> Aim of the task:
Search the entries for the word "none". Copy every line where it turns up.

> Material for this task:
:::::

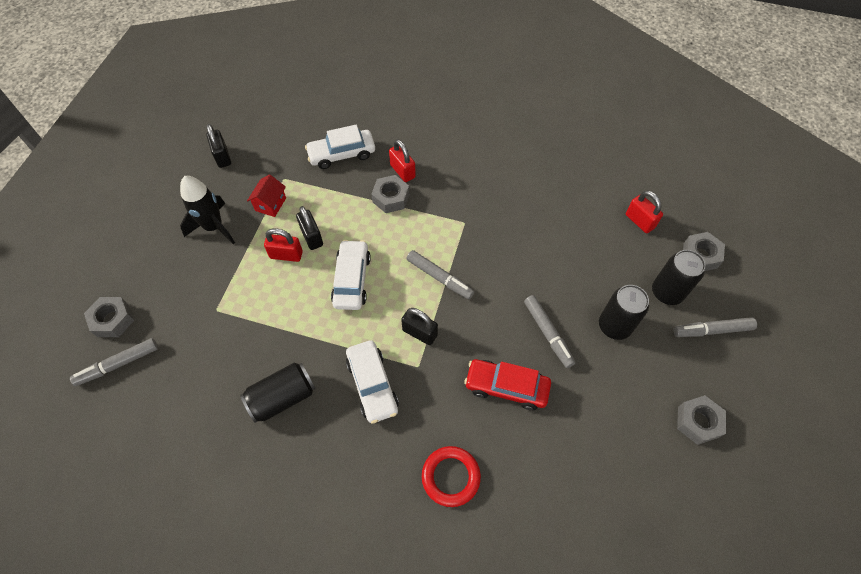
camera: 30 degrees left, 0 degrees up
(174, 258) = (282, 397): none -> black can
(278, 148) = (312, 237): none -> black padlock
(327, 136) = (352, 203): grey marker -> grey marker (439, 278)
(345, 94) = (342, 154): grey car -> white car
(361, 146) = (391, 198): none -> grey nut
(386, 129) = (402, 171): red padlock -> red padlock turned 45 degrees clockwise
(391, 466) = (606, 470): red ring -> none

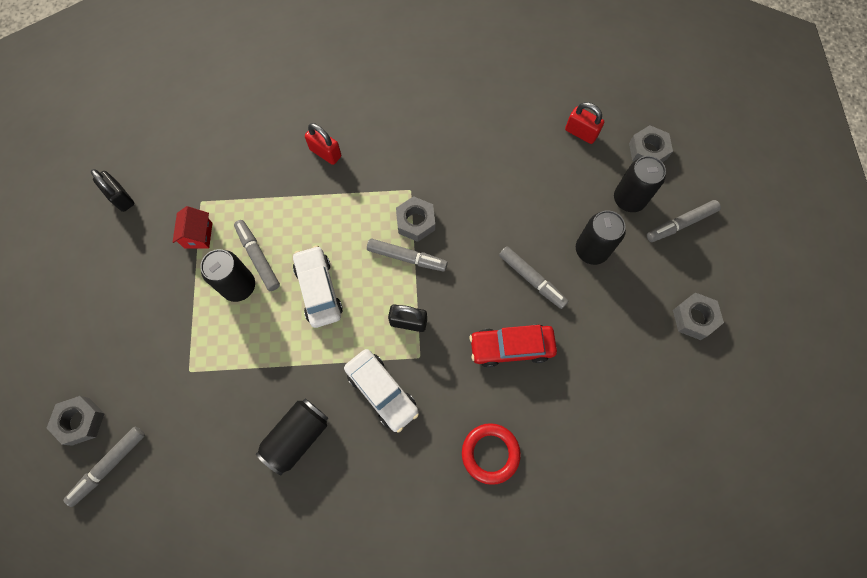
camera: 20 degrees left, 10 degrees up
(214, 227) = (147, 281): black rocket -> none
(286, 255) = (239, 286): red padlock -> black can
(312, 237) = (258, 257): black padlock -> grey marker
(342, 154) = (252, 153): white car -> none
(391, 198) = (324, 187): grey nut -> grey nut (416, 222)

:::::

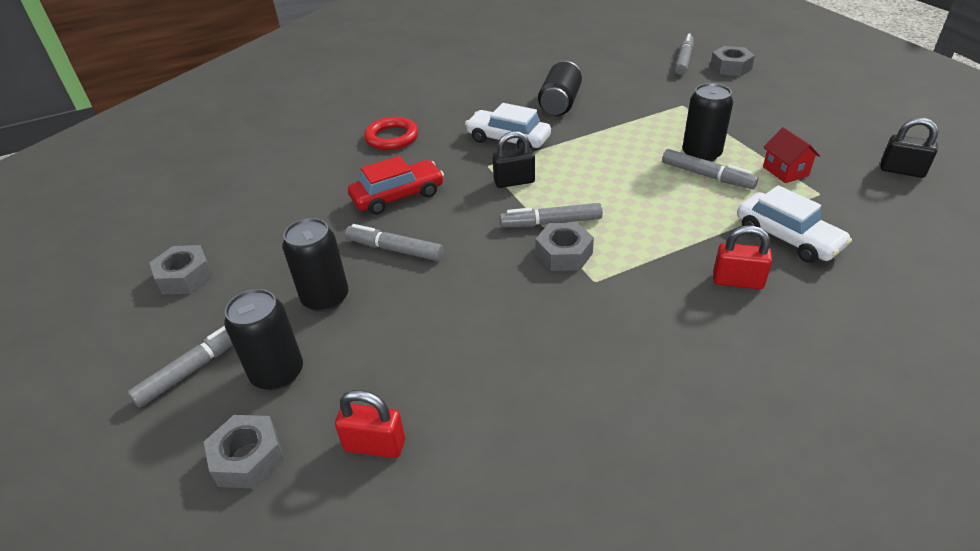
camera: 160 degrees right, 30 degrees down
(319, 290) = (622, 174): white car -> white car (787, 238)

:::::

> Answer section:
(174, 258) = (282, 397): none -> black can
(278, 148) = (312, 237): none -> black padlock
(361, 146) = (391, 198): none -> grey nut
(391, 466) = (606, 470): red ring -> none
(214, 227) = (147, 281): black rocket -> none
(342, 154) = (252, 153): white car -> none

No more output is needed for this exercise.